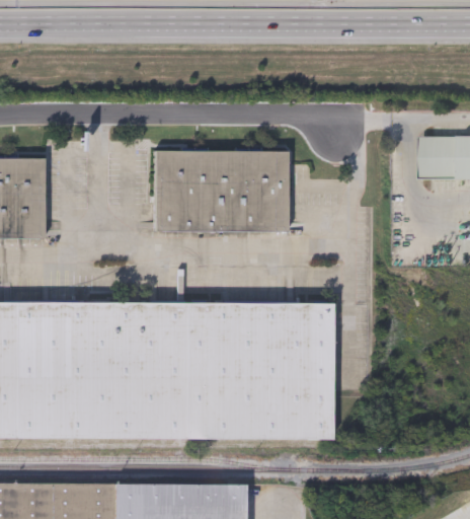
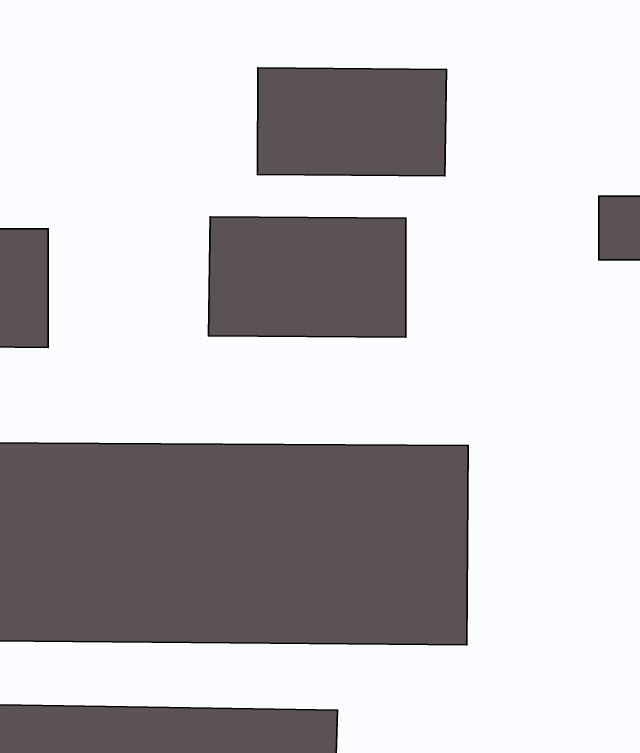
building: none -> [257,68,446,176]

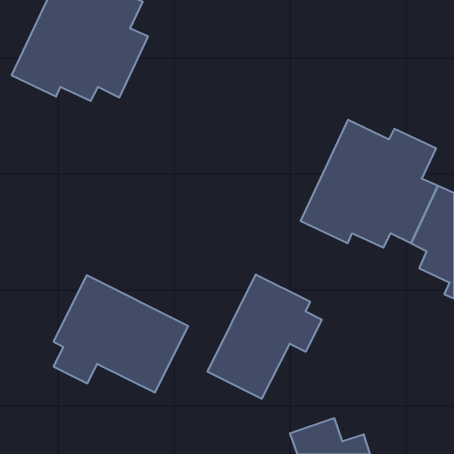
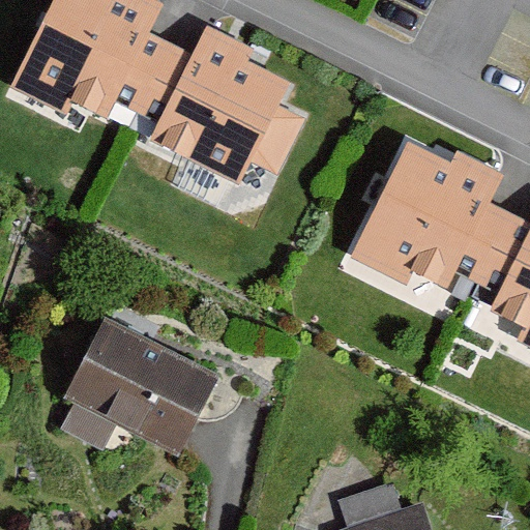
building: none -> [139,26,303,186]
building: [207,274,322,399] -> none

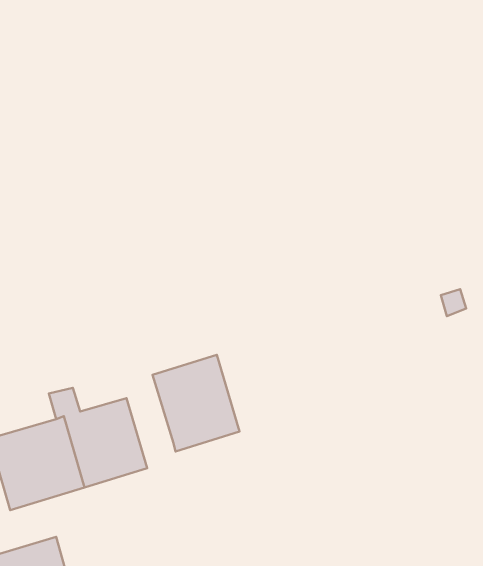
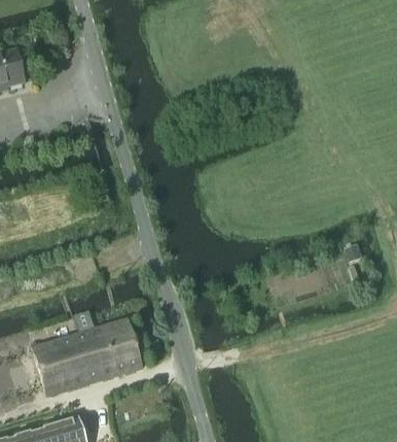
building: [153,355,240,451] -> none

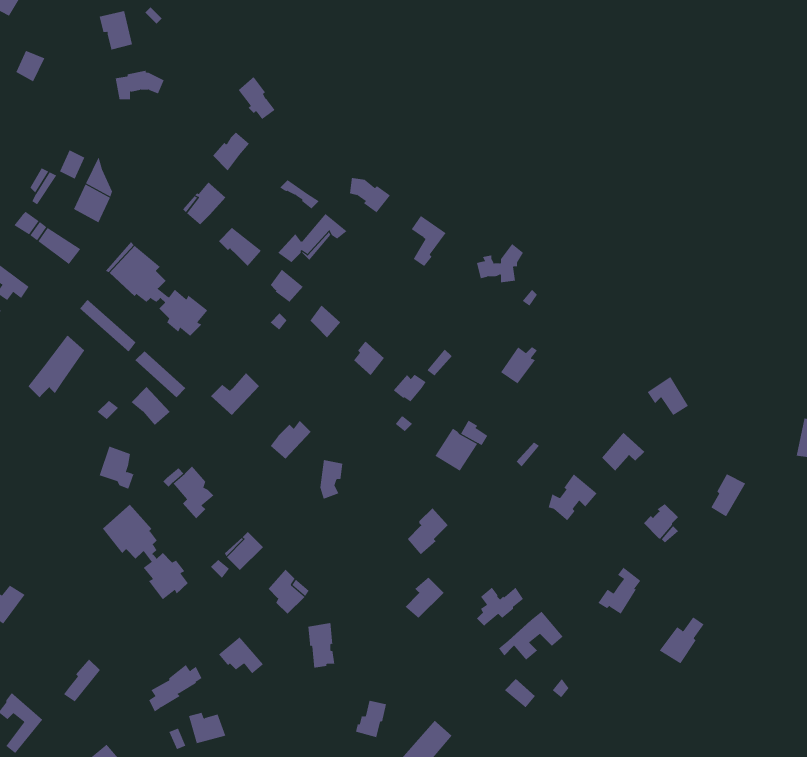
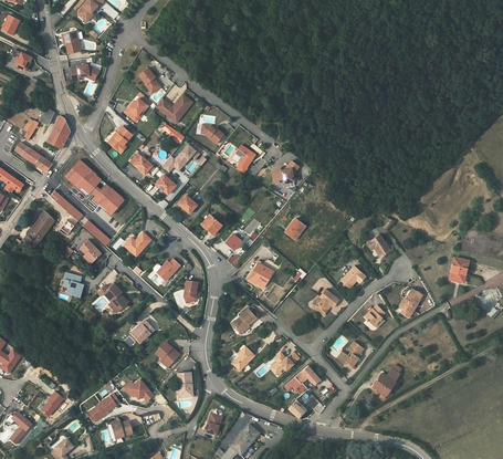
building: none -> [156,94,192,119]
building: [102,504,189,600] -> none

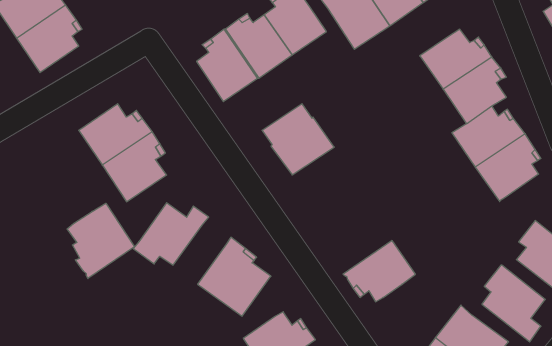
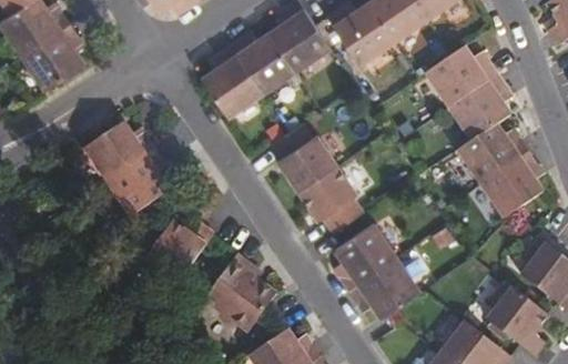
building: none -> [296,163,364,232]
building: [67,203,135,279] -> none
building: none -> [334,222,396,290]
+ + +
Task ->
Your answer must be the line containing "building: none -> [296,163,364,232]" through the last line above, copied exactly, with nothing added.

Exercise result ->
building: none -> [296,163,364,232]
building: [67,203,135,279] -> none
building: none -> [334,222,396,290]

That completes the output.